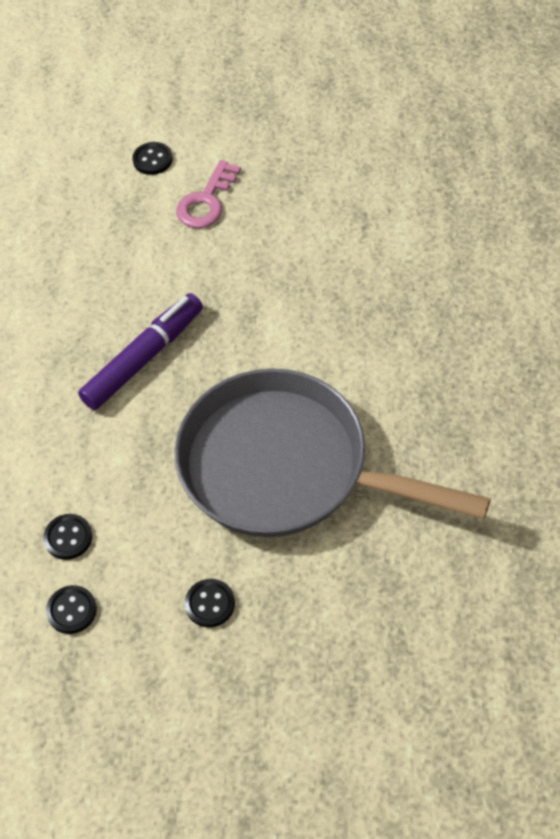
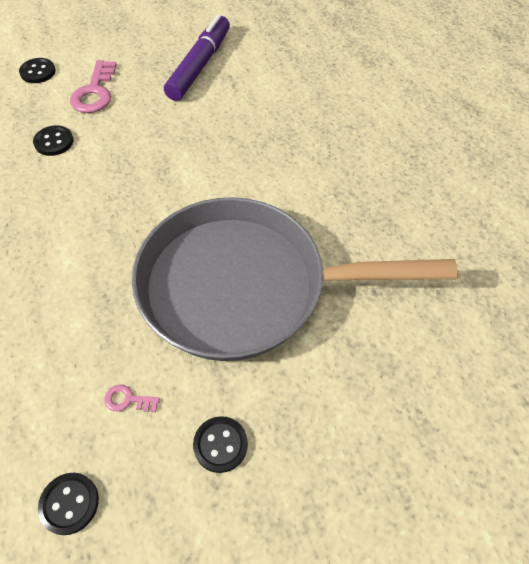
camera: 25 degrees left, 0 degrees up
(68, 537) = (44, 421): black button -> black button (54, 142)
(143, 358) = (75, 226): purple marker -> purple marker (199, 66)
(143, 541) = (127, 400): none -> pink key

============

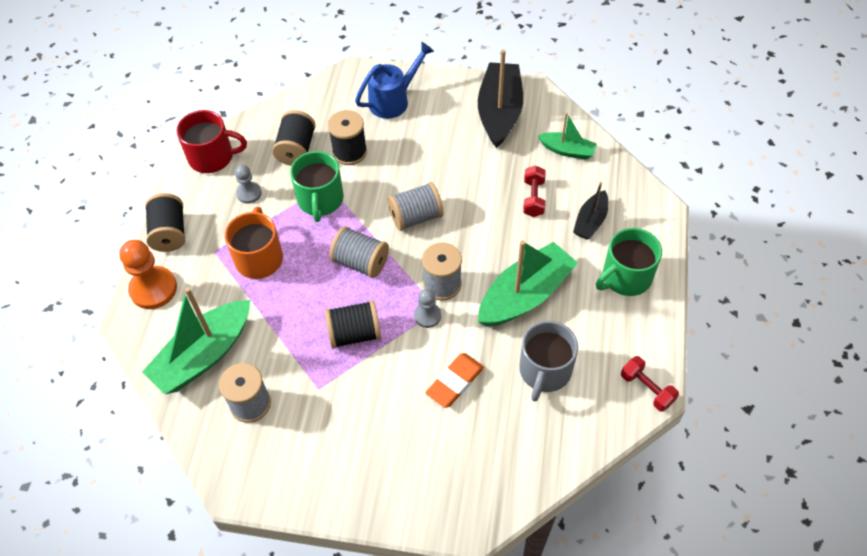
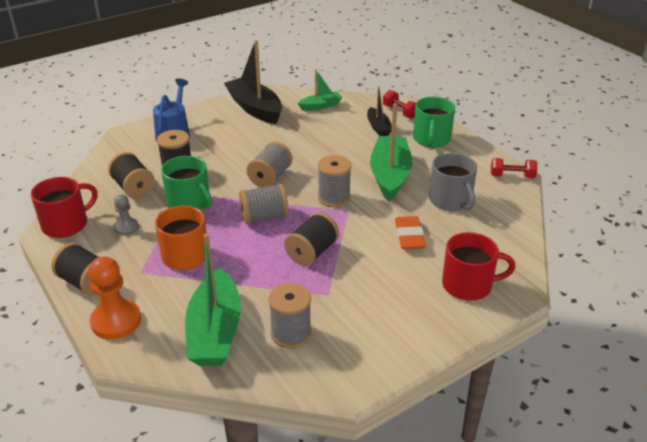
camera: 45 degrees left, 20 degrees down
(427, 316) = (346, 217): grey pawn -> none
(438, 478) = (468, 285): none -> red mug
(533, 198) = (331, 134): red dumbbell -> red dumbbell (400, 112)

============

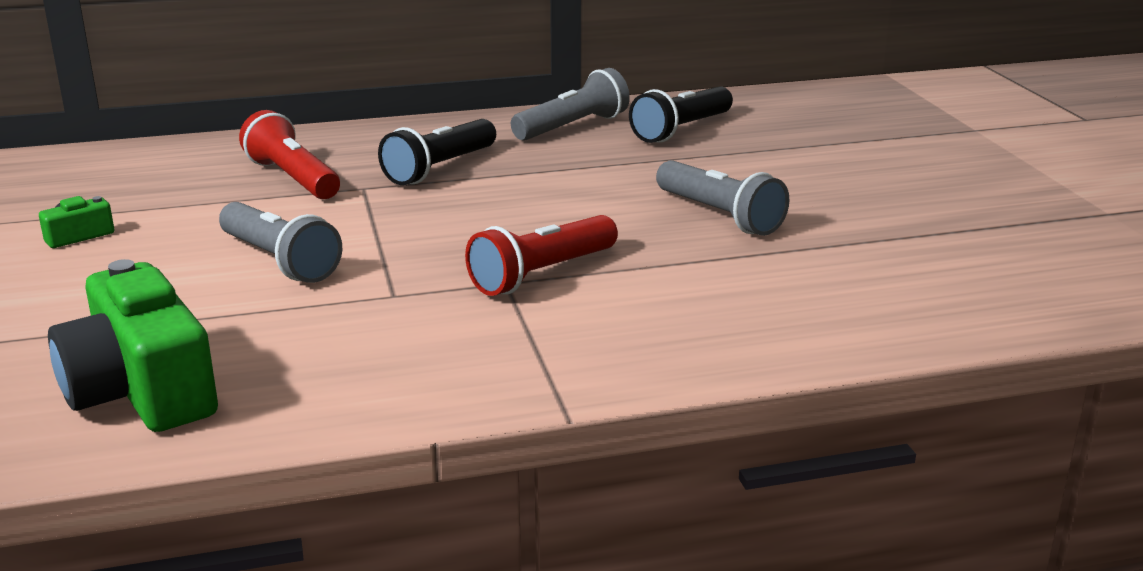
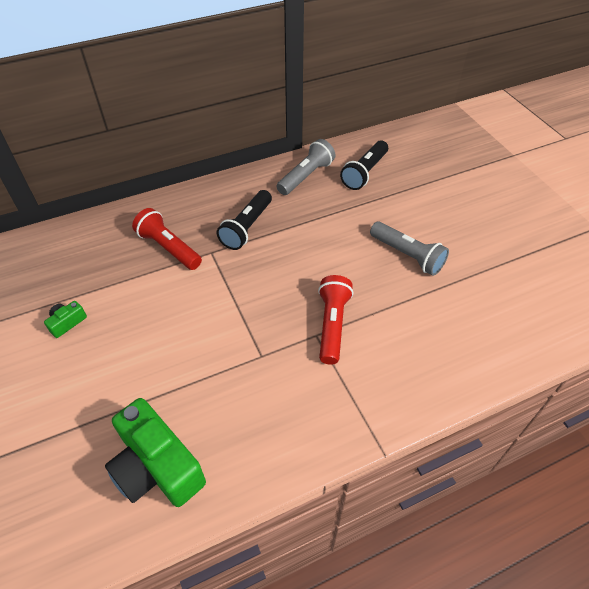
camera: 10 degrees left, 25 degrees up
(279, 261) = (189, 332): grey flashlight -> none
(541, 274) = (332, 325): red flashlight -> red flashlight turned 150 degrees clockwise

============

Whichever lines of the data include the word "left", pull them out.

* **Written answer**:
camera: 25 degrees left, 0 degrees up
camera: 45 degrees left, 20 degrees down
camera: 10 degrees left, 25 degrees up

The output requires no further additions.